[Scene edit records]

_ _ _

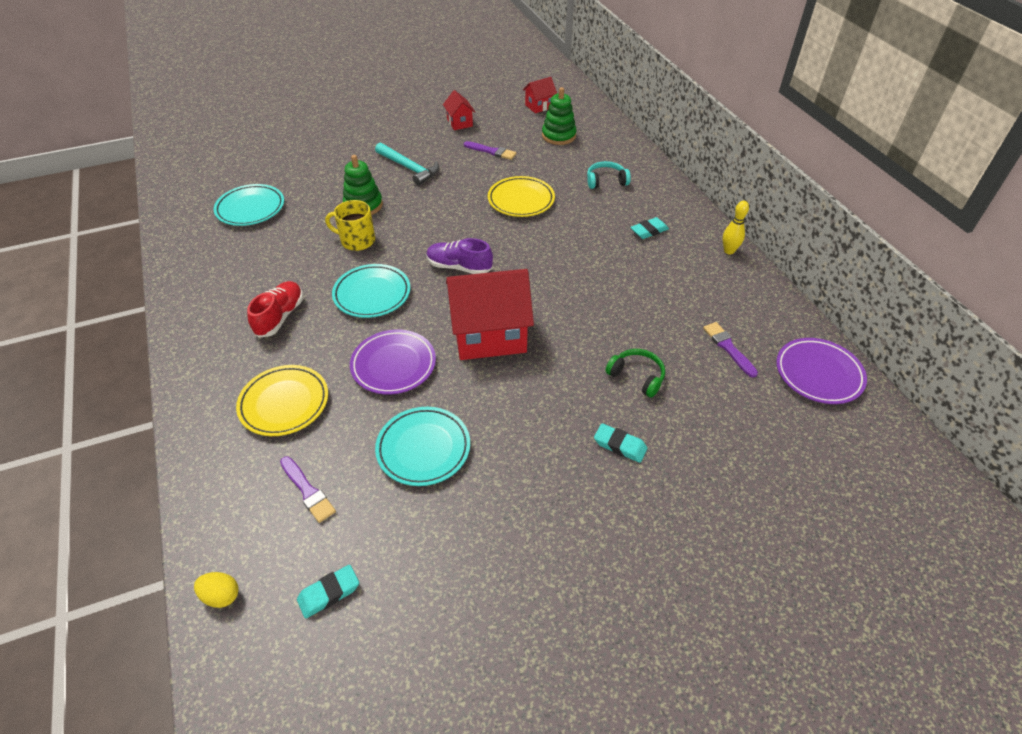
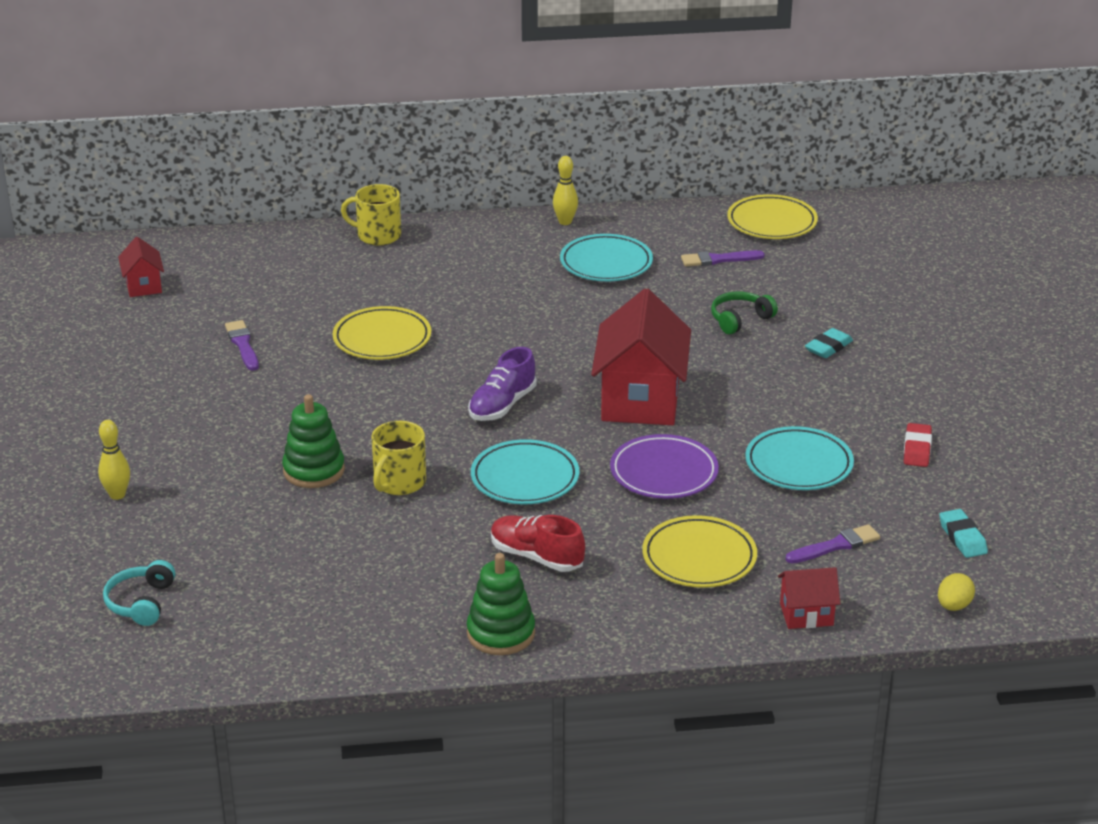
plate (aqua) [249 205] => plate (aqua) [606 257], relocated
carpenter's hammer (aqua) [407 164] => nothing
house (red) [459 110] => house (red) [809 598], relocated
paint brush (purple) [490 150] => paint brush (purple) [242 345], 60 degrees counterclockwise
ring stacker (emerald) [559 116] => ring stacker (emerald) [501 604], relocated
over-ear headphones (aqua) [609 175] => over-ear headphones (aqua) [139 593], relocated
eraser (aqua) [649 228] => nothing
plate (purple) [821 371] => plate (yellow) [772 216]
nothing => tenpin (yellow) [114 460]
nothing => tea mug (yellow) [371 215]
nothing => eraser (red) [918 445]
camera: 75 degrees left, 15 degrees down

_ _ _

(DIRECTIONS):
Using the entries above, give back exactly the line containing "over-ear headphones (aqua) [609", the line containing "nothing => tea mug (yellow) [371 215]", and every line between them, and nothing else.

(THE ANSWER):
over-ear headphones (aqua) [609 175] => over-ear headphones (aqua) [139 593], relocated
eraser (aqua) [649 228] => nothing
plate (purple) [821 371] => plate (yellow) [772 216]
nothing => tenpin (yellow) [114 460]
nothing => tea mug (yellow) [371 215]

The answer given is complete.